Exercise brief.
Figure out how many lines in the records below hold the string "calculator". That number alone is the answer.

Available data.
——

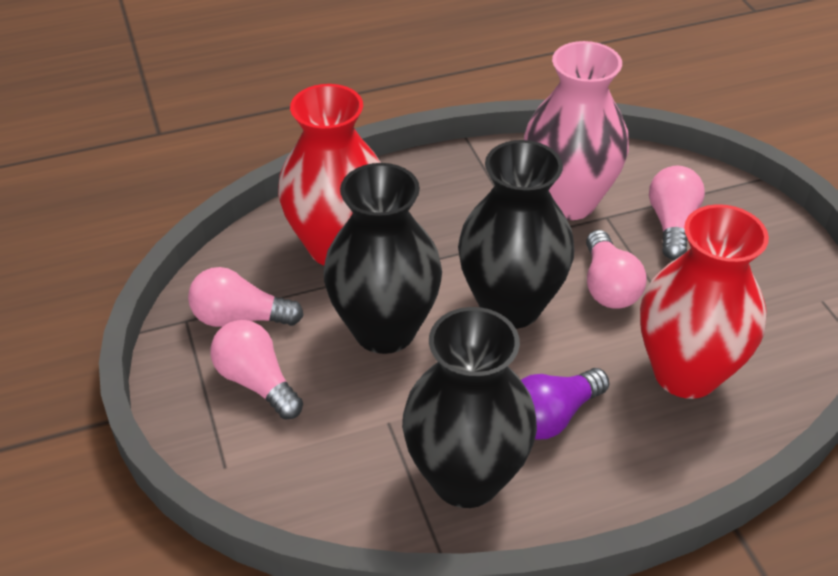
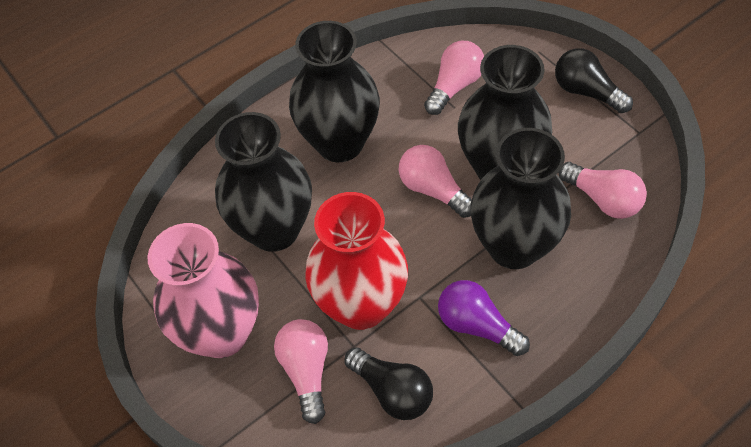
black light bulb: 0 -> 2
black vase: 3 -> 4
red vase: 2 -> 1

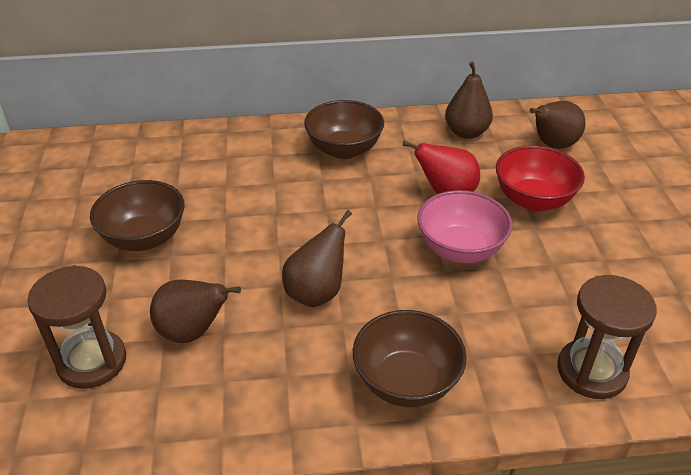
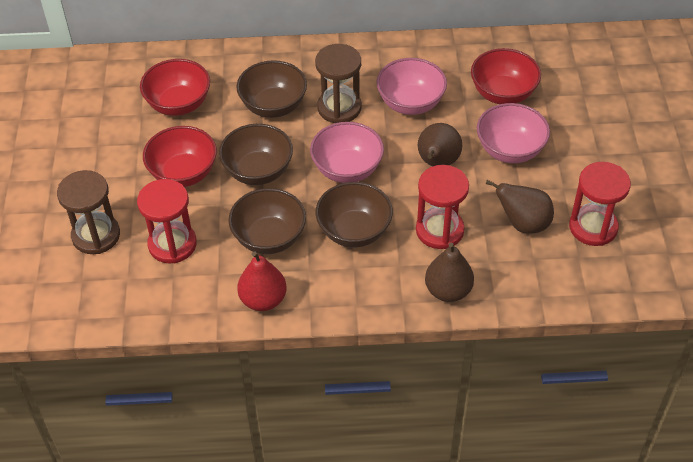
brown bowl: 3 -> 4
brown pear: 4 -> 3
pink bowl: 1 -> 3
red bowl: 1 -> 3
red hourglass: 0 -> 3

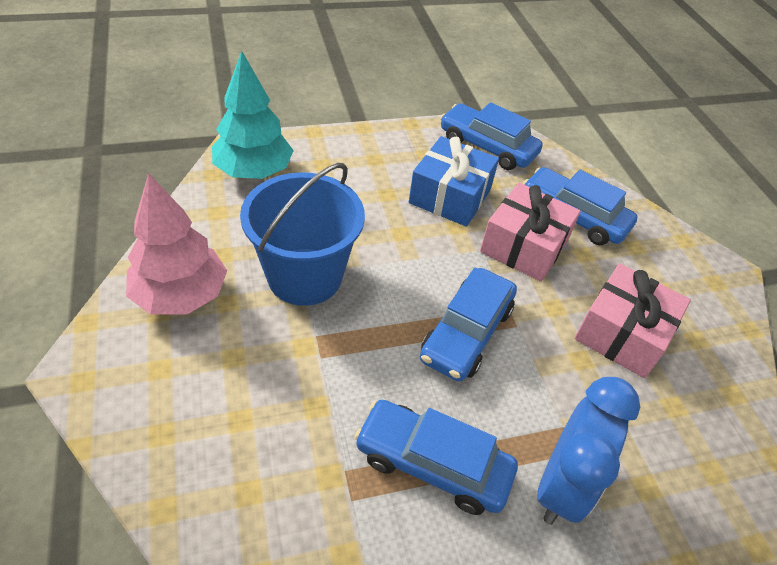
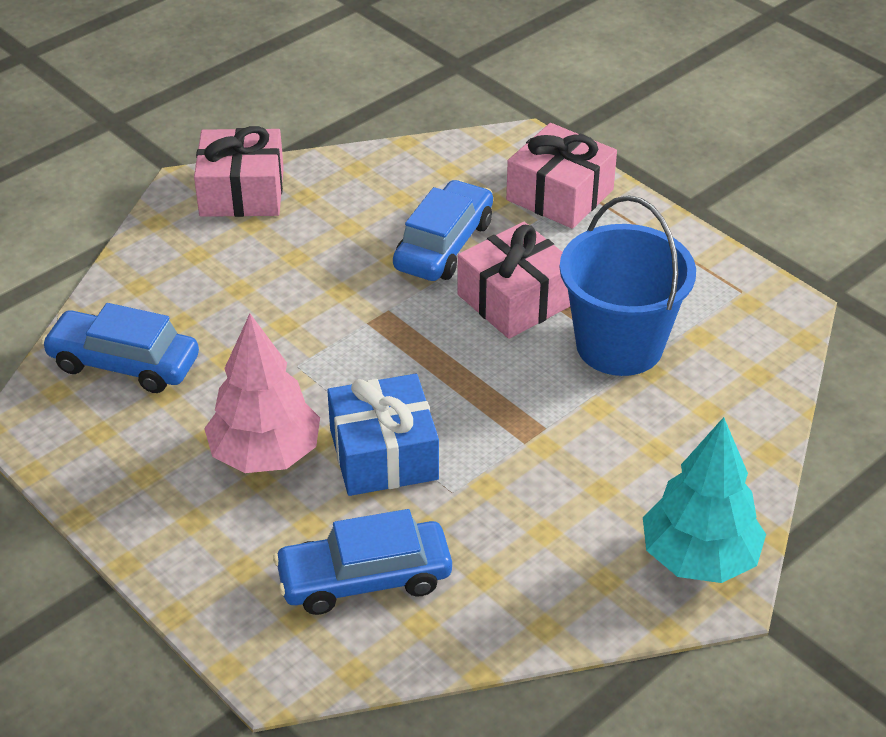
blue car: 4 -> 3
blue clock: 1 -> 0
pink gift: 2 -> 3

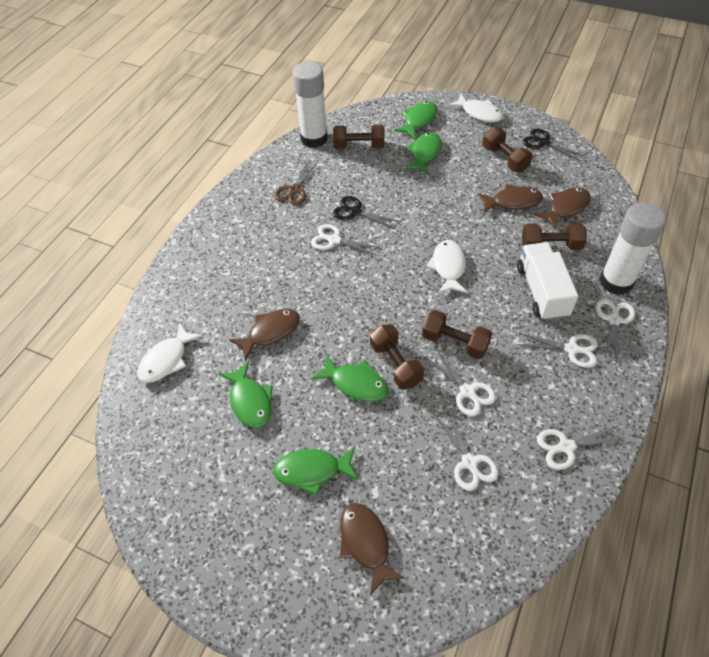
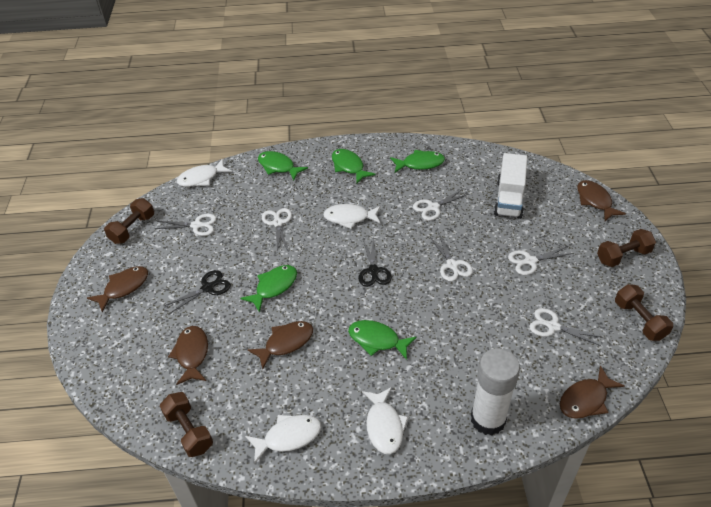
brown dumbbell: 5 -> 4
brown fish: 4 -> 5
brown scissors: 1 -> 0
white fish: 3 -> 4
white glue stick: 2 -> 1

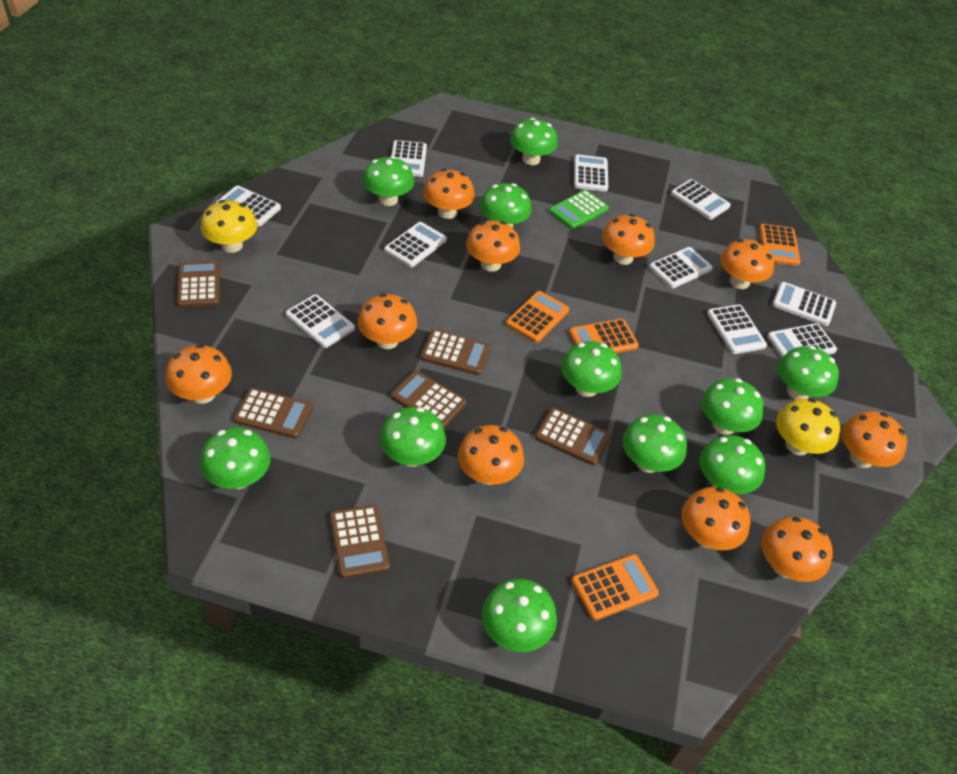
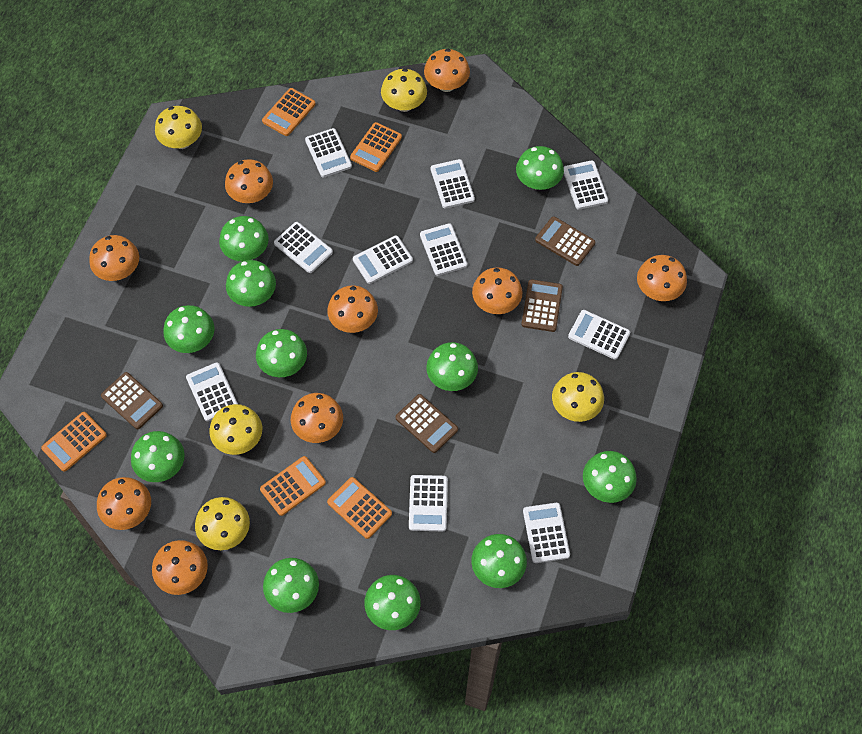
brown calculator: 6 -> 4
green calculator: 1 -> 0
orange calculator: 4 -> 5
orange mushroom: 10 -> 9
yellow mushroom: 2 -> 5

——

Solution for this problem.
3